_WHAT THE TASK REQUIRES_
I would like the records restated word for word, without the pictures.

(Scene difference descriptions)
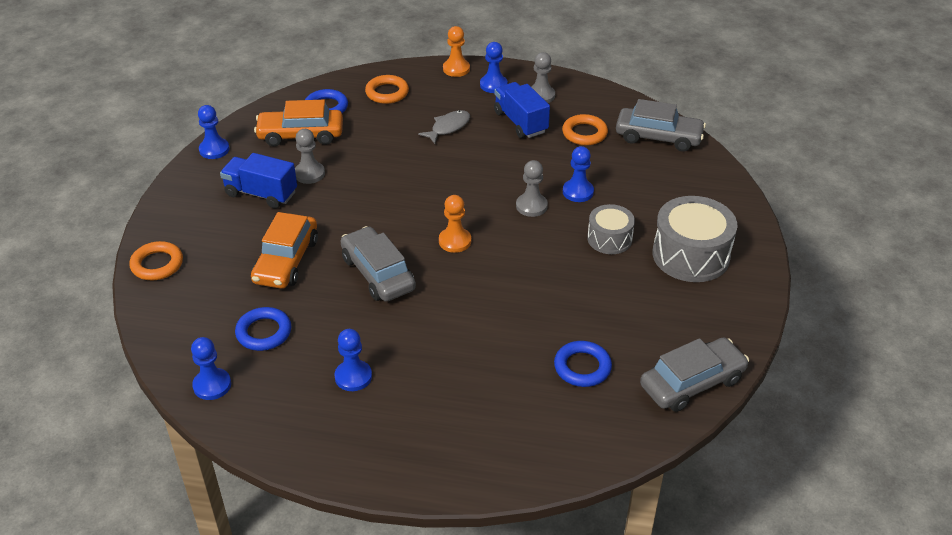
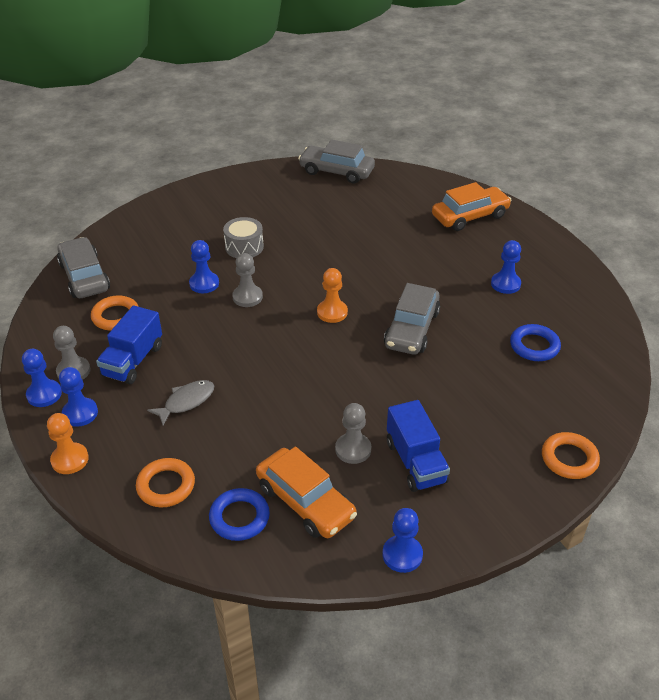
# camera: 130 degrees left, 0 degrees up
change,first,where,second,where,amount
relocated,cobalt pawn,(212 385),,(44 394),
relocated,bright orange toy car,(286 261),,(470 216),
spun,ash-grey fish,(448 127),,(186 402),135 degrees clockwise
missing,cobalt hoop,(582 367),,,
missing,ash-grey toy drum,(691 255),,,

_RESPONSE FOR THIS EXERCISE_
# camera: 130 degrees left, 0 degrees up
change,first,where,second,where,amount
relocated,cobalt pawn,(212 385),,(44 394),
relocated,bright orange toy car,(286 261),,(470 216),
spun,ash-grey fish,(448 127),,(186 402),135 degrees clockwise
missing,cobalt hoop,(582 367),,,
missing,ash-grey toy drum,(691 255),,,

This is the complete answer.